Start of Available data

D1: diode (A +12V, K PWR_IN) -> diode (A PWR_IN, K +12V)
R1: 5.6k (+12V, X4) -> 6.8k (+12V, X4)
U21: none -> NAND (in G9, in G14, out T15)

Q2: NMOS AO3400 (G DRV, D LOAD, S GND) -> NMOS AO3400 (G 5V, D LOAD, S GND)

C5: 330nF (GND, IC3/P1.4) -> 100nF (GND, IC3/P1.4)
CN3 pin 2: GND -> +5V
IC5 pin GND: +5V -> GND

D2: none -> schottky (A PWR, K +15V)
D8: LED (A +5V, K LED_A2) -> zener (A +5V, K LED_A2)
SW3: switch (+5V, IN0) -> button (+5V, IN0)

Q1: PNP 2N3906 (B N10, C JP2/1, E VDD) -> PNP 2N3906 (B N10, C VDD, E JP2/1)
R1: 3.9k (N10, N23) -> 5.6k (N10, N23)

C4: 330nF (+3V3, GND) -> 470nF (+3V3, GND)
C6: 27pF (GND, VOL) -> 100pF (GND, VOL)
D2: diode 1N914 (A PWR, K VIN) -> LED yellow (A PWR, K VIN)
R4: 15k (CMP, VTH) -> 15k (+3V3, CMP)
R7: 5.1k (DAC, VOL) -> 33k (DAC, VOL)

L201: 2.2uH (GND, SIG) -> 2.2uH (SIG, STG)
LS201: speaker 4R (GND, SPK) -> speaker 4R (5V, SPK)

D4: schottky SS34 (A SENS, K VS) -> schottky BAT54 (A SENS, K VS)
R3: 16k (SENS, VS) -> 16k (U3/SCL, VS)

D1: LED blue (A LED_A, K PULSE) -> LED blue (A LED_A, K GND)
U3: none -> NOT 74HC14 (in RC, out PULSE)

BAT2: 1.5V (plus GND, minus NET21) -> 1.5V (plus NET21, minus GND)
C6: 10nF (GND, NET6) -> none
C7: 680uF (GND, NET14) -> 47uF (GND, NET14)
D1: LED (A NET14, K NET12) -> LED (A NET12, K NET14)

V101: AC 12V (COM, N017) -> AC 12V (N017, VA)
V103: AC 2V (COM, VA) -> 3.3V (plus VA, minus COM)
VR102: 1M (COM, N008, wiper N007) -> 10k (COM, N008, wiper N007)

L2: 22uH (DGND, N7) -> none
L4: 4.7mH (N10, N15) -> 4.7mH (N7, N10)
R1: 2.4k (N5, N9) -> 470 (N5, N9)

End of Available data

What you have to do: In the entries, the line containing "VR102: 1M (COM, N008, wiper" and every line after it through the last are to be duplicated exactly, and no other line is to be included.

Answer below:
VR102: 1M (COM, N008, wiper N007) -> 10k (COM, N008, wiper N007)

L2: 22uH (DGND, N7) -> none
L4: 4.7mH (N10, N15) -> 4.7mH (N7, N10)
R1: 2.4k (N5, N9) -> 470 (N5, N9)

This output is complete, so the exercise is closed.